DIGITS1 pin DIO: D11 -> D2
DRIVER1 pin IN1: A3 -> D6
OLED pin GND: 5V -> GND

...

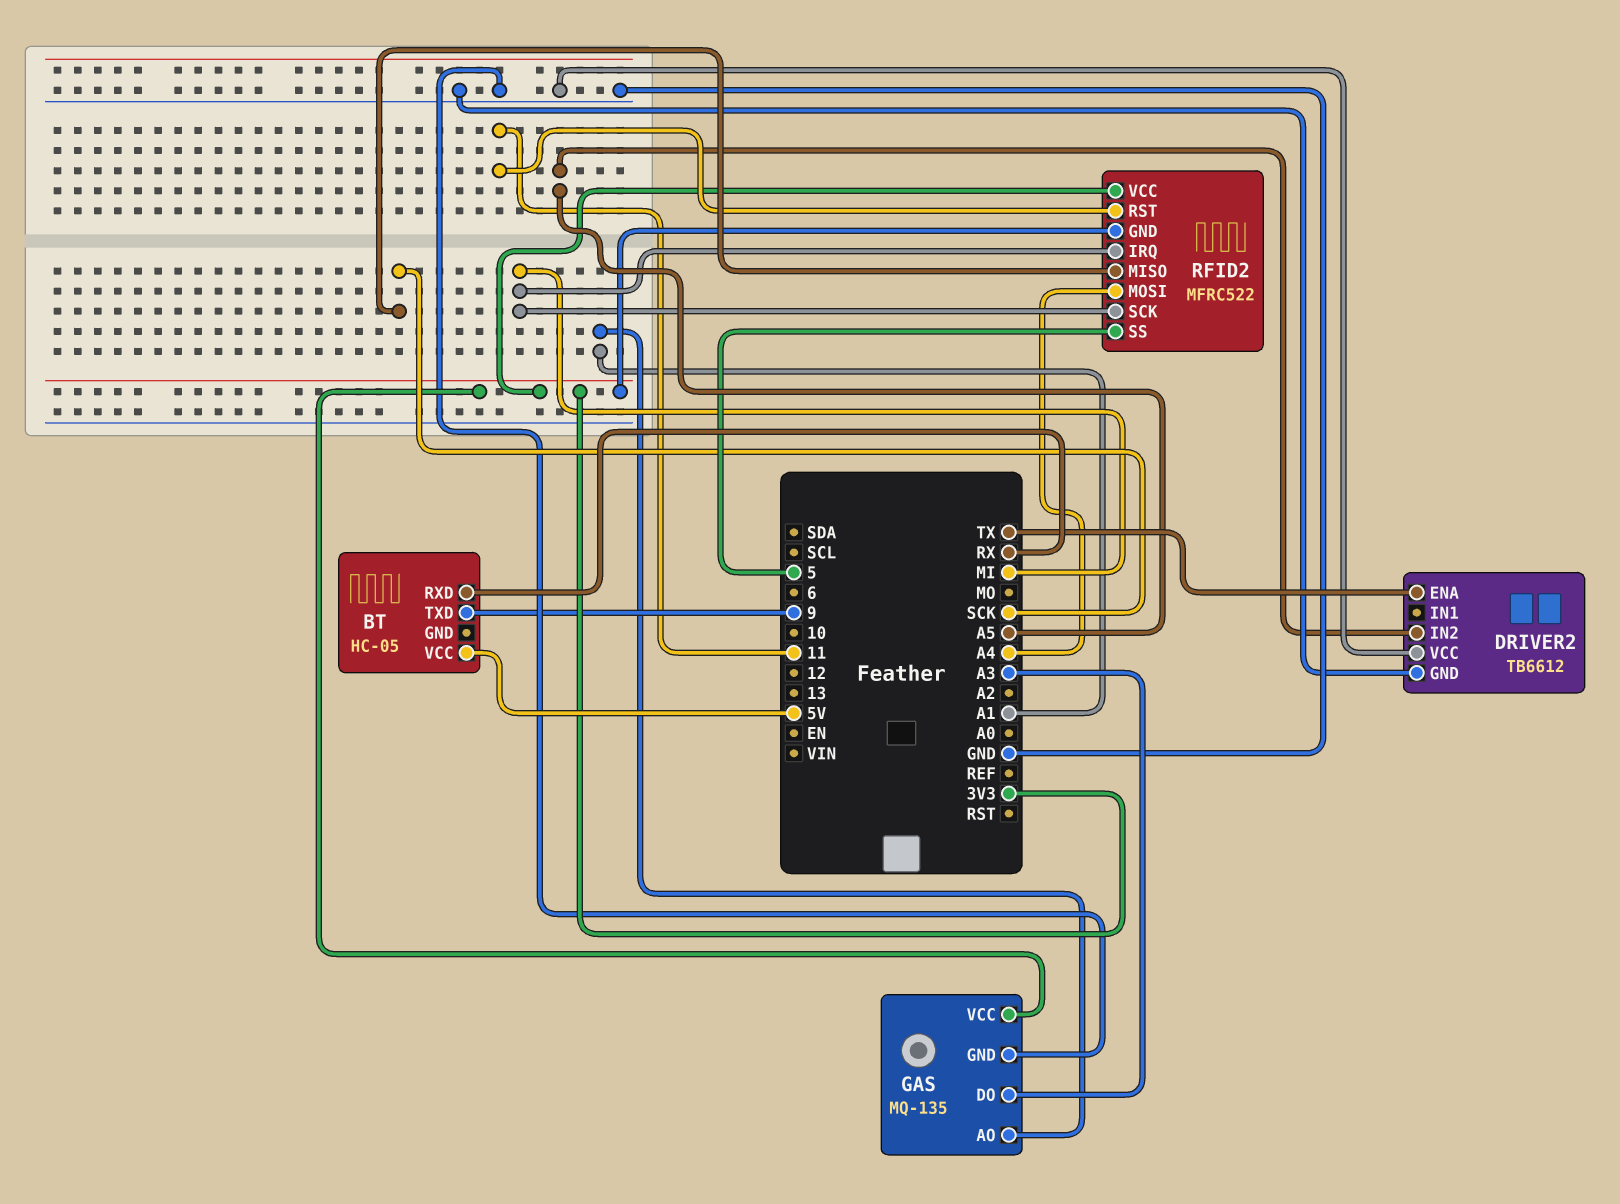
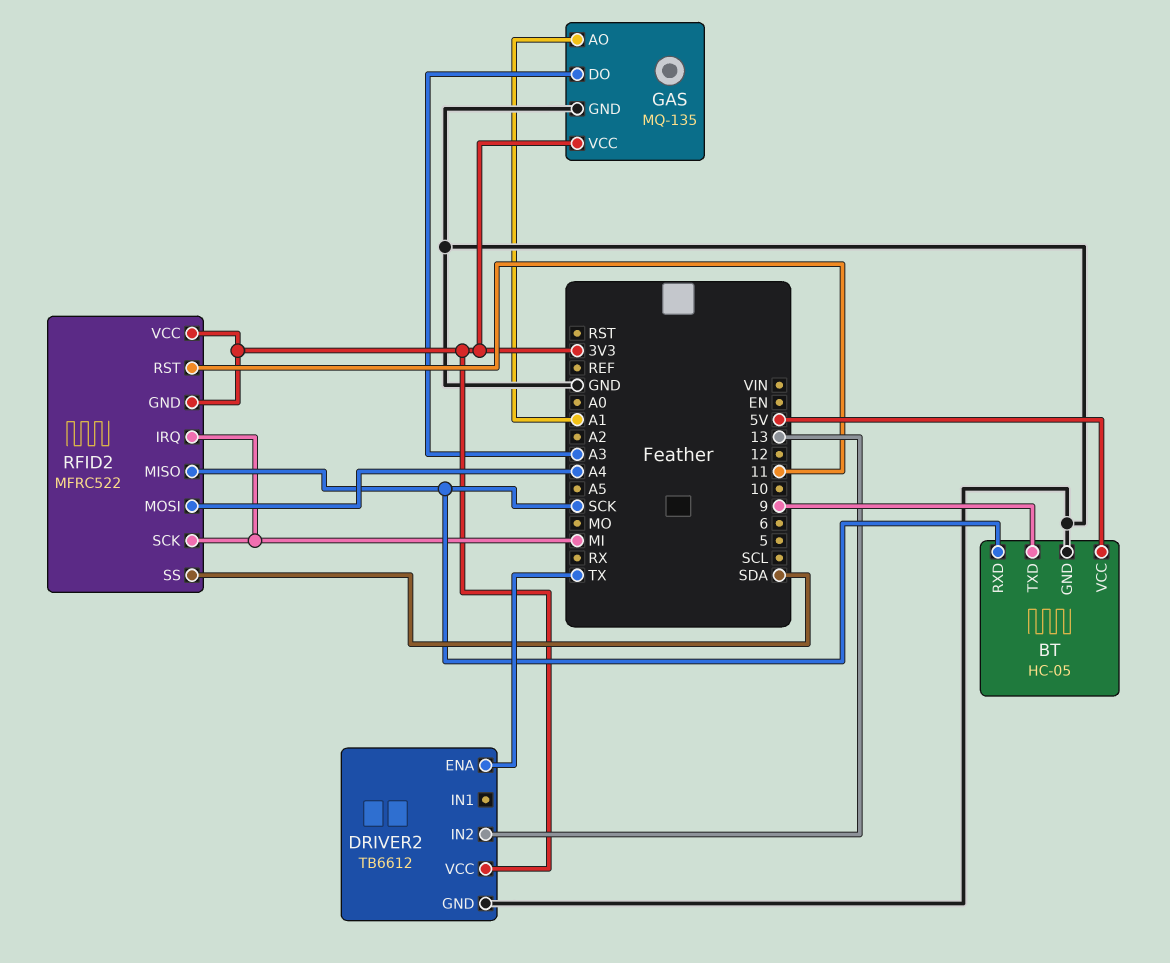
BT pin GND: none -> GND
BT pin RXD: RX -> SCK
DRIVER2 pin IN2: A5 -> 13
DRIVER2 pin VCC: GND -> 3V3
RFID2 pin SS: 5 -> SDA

Brief: Please write out, exactly as they appear above, only the lines in the stretch from the line with "DIGITS1 pin DIO: D11 -> D2" through the line with "OLED pin GND: 5V -> GND".

Exercise response:
DIGITS1 pin DIO: D11 -> D2
DRIVER1 pin IN1: A3 -> D6
OLED pin GND: 5V -> GND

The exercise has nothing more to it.